• _Task description_: Return the lines below that contain the word "yellow".

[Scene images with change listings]
--

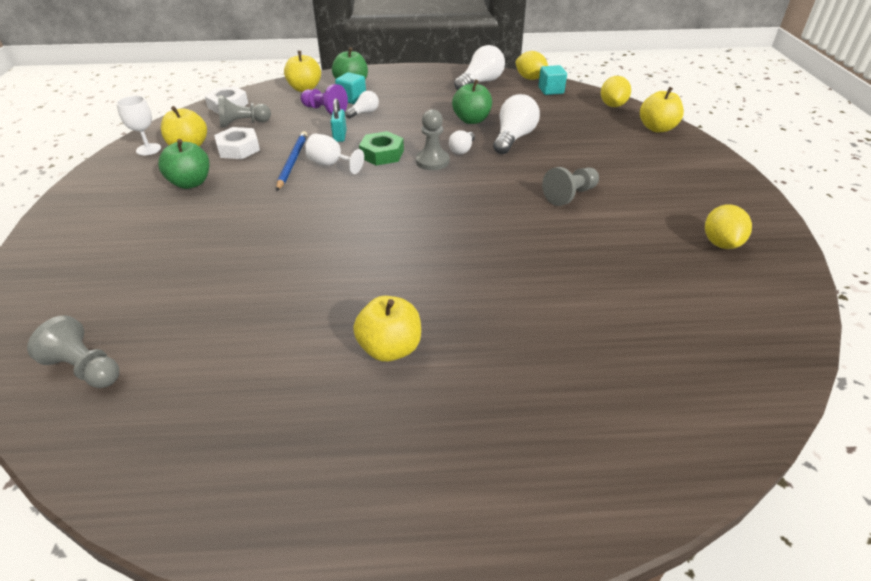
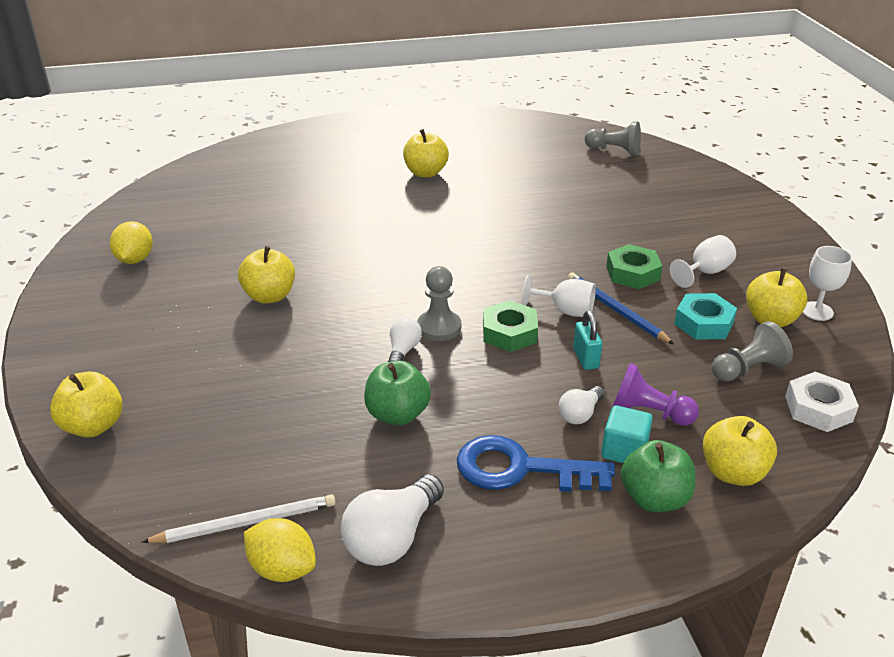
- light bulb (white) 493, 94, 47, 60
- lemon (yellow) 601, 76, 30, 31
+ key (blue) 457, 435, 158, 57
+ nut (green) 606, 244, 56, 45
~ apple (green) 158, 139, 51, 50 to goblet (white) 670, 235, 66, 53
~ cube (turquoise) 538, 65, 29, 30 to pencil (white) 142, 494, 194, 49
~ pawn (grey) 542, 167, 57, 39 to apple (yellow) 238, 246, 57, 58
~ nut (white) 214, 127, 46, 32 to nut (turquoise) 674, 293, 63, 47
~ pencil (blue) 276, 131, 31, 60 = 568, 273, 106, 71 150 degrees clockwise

--

• _Solution for this problem_:
- lemon (yellow) 601, 76, 30, 31
~ pawn (grey) 542, 167, 57, 39 to apple (yellow) 238, 246, 57, 58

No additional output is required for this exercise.